YOUR TASK
Pick out each line below containing "bolo".

**** AVAILABLE RECORDS

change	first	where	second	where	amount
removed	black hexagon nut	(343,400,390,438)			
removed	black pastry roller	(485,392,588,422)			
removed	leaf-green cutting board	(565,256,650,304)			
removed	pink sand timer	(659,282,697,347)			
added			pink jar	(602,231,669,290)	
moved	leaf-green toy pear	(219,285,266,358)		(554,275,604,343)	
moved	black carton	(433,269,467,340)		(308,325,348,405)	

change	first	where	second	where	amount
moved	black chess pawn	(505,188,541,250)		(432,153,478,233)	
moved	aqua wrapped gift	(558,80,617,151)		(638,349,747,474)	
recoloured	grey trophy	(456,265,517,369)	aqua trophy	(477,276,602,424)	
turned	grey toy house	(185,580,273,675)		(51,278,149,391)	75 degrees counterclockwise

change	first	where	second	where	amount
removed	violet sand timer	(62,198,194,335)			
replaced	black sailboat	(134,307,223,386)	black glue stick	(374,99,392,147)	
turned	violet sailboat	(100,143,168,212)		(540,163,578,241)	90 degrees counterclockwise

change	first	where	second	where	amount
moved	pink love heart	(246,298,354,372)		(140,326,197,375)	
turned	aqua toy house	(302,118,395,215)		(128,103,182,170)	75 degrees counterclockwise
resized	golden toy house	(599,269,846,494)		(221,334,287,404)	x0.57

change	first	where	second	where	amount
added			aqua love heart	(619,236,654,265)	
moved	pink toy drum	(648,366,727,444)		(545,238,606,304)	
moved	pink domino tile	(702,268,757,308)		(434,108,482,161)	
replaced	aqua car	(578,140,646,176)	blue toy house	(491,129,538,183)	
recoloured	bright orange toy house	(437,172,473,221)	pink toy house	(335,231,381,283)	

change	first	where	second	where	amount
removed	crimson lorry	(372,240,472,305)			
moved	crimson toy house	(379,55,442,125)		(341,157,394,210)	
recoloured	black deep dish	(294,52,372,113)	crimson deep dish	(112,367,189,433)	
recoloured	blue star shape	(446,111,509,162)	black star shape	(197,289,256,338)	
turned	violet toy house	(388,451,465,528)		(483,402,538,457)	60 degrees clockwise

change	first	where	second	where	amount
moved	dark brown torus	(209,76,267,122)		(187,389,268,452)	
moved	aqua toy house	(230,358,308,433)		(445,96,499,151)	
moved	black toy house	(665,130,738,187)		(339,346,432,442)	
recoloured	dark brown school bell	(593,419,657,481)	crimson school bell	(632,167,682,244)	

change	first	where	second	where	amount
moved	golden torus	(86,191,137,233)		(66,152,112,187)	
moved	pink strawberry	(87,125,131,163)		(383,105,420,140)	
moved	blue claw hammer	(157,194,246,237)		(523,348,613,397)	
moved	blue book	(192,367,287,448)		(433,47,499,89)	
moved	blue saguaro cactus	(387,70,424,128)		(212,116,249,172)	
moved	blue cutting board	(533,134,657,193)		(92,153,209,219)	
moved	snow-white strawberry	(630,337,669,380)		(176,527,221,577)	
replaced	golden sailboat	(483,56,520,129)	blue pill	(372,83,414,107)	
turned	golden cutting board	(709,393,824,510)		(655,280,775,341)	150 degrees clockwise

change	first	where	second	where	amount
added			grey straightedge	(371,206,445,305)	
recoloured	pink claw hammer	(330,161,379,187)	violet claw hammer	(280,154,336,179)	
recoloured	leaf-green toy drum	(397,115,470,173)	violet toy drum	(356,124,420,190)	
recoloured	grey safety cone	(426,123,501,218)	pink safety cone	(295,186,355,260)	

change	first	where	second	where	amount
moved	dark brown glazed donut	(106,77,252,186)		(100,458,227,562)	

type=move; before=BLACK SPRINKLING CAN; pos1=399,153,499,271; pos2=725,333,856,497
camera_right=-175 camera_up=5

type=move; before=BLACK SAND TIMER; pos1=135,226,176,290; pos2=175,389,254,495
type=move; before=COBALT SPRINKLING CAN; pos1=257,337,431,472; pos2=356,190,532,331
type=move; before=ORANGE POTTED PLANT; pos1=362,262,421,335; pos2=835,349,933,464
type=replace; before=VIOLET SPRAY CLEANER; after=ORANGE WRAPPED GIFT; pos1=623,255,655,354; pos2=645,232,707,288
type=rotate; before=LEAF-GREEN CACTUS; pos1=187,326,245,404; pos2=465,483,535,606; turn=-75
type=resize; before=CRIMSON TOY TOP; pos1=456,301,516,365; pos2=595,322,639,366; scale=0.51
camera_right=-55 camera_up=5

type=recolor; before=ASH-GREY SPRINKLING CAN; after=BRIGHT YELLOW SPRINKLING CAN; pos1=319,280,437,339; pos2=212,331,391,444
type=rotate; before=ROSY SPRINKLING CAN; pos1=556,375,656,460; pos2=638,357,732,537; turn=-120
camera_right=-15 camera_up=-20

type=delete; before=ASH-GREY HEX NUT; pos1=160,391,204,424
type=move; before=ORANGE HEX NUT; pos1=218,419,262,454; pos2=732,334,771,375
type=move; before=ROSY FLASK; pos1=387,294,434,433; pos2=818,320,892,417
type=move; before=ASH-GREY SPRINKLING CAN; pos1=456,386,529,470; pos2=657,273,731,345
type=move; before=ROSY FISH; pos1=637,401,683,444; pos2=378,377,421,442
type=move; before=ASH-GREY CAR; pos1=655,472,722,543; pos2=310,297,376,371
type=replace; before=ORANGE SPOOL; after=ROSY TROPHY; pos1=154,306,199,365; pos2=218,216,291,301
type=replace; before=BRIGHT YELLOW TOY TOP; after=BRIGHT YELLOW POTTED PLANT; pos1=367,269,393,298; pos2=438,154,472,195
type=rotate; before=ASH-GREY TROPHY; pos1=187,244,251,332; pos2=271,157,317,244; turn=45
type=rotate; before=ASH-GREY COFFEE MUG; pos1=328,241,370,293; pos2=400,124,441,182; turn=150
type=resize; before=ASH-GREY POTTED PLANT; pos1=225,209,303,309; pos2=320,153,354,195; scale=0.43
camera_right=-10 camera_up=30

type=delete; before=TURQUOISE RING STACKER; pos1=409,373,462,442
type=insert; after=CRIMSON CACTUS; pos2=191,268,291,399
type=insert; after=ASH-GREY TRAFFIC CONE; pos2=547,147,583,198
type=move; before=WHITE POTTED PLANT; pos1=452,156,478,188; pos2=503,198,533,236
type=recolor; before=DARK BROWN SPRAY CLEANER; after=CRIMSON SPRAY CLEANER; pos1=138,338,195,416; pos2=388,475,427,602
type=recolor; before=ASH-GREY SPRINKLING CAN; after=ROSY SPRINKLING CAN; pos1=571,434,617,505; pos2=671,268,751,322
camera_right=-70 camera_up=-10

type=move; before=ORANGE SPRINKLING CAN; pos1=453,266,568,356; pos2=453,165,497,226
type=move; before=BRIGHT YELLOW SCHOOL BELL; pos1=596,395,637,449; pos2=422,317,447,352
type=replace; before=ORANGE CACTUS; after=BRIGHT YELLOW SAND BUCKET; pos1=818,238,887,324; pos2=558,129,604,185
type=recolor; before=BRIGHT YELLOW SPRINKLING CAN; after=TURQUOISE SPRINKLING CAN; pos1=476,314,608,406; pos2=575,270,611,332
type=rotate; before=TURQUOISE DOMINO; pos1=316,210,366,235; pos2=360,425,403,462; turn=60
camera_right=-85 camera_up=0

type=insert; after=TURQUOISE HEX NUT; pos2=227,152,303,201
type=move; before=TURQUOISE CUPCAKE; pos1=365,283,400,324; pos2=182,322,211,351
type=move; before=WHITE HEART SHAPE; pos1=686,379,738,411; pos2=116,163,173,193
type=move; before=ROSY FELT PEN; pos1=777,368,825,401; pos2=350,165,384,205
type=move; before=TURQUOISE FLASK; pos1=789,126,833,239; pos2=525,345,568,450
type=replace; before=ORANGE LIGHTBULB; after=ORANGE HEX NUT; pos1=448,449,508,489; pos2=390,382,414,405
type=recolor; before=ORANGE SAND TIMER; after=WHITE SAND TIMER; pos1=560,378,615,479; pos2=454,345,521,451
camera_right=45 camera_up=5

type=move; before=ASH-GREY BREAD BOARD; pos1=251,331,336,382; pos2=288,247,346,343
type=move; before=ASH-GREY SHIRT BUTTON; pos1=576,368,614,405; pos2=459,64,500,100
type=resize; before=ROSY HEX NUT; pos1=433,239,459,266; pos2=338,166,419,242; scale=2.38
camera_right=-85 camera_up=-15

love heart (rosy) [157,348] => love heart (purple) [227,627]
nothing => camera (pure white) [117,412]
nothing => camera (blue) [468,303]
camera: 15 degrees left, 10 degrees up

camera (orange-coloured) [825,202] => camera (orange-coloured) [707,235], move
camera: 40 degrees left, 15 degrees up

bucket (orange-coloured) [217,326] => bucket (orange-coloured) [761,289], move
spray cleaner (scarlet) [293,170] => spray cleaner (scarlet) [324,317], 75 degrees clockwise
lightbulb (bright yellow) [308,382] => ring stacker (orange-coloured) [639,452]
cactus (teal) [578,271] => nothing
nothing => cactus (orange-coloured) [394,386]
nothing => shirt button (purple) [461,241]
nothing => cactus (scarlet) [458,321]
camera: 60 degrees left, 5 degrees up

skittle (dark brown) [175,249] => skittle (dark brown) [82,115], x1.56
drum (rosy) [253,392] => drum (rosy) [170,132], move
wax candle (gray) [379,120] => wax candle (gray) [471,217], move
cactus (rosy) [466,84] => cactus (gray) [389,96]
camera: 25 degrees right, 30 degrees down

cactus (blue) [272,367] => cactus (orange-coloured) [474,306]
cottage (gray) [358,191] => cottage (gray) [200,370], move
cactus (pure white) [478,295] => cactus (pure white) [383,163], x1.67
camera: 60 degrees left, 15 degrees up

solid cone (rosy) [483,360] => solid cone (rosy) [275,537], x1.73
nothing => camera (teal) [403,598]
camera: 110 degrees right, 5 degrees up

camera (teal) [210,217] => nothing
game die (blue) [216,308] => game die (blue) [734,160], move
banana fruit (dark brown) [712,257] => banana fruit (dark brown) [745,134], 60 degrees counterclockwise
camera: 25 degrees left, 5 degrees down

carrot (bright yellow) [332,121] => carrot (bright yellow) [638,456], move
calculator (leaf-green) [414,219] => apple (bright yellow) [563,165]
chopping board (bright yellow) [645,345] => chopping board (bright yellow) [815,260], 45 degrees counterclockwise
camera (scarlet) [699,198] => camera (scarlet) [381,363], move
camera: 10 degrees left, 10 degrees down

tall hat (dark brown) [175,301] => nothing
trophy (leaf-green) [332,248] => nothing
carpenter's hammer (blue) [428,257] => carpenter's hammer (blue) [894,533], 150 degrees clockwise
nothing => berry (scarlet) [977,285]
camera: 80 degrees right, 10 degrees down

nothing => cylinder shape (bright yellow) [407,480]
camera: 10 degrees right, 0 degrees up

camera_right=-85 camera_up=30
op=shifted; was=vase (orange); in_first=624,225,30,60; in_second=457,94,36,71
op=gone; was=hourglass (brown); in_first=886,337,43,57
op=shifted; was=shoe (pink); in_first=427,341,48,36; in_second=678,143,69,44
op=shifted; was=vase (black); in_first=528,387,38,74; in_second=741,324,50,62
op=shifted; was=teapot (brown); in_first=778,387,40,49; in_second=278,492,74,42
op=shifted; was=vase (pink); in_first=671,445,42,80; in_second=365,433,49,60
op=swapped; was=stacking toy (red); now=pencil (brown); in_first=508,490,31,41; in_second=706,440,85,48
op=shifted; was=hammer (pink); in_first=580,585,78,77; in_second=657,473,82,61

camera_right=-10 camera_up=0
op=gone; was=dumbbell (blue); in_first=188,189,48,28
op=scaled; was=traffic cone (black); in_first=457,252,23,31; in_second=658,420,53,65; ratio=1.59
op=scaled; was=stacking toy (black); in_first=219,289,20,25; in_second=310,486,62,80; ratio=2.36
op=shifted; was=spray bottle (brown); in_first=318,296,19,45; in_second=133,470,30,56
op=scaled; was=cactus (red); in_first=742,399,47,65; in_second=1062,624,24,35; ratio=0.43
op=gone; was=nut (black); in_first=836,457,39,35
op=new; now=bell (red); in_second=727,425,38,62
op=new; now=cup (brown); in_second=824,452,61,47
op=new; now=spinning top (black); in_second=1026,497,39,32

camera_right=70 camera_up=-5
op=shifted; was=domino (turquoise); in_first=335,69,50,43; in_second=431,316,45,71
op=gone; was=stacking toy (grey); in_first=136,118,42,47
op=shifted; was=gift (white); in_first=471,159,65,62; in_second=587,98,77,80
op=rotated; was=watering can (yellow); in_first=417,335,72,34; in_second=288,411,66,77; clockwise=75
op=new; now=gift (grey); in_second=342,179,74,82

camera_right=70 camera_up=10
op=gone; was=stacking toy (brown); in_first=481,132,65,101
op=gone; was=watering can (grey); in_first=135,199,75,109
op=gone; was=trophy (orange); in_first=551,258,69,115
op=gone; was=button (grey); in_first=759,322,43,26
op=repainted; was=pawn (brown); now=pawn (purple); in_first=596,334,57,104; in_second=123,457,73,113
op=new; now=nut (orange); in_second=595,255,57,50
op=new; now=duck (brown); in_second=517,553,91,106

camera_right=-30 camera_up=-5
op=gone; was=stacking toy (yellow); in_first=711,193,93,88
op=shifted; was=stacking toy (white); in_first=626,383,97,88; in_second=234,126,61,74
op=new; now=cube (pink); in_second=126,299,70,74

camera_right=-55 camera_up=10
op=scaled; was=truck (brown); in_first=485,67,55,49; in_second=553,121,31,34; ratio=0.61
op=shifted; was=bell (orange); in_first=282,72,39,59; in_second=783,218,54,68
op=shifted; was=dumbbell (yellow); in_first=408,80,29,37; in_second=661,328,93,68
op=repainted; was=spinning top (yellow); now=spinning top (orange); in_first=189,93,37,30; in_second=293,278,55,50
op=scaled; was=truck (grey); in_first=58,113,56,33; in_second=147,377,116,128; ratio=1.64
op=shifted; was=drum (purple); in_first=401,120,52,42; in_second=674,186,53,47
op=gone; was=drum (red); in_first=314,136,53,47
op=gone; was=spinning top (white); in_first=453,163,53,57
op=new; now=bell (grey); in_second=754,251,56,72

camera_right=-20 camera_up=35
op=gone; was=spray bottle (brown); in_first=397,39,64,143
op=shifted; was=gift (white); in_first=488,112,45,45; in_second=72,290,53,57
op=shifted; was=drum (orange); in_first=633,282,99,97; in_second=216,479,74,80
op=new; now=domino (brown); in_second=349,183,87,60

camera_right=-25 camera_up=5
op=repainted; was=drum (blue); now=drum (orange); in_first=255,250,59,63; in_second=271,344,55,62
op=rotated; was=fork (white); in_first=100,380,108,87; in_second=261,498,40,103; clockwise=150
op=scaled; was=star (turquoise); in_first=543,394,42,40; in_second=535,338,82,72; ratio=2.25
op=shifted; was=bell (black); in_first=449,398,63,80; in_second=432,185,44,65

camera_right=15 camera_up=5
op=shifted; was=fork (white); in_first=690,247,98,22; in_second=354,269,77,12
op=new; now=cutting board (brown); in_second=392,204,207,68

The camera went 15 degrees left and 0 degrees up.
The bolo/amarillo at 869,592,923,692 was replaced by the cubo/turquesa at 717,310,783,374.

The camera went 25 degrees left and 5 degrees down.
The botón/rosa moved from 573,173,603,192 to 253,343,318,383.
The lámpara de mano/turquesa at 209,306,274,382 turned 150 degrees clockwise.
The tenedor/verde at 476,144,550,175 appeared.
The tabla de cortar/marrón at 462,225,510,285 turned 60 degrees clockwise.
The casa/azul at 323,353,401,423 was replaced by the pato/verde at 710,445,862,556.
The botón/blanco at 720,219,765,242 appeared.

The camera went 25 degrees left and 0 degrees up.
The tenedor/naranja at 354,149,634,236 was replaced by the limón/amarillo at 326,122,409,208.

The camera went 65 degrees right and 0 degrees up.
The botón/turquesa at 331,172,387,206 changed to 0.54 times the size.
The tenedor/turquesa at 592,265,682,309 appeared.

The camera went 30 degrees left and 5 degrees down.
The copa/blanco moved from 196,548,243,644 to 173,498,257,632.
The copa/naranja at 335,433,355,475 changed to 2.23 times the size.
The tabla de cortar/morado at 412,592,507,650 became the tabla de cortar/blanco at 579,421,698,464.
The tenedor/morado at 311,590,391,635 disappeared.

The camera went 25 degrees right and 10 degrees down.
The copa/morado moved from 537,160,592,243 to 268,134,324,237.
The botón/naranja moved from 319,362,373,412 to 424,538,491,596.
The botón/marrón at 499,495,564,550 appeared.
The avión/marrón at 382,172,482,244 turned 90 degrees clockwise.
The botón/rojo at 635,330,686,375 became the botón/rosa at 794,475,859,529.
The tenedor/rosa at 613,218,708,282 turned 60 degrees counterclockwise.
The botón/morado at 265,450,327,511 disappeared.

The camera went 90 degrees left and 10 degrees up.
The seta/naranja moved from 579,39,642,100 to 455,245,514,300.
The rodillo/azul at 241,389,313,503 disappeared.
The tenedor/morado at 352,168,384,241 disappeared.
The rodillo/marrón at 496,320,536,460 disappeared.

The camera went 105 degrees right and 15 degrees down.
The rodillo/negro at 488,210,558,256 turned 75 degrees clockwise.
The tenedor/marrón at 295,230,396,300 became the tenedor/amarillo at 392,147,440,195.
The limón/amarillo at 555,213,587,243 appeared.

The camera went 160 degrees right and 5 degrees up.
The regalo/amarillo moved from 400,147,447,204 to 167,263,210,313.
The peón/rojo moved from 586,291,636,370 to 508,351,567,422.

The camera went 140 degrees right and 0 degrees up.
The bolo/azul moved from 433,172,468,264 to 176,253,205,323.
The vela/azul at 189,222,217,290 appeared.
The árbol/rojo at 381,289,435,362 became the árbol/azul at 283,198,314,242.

********

TASK RESULT
The bolo/amarillo at 869,592,923,692 was replaced by the cubo/turquesa at 717,310,783,374.
The bolo/azul moved from 433,172,468,264 to 176,253,205,323.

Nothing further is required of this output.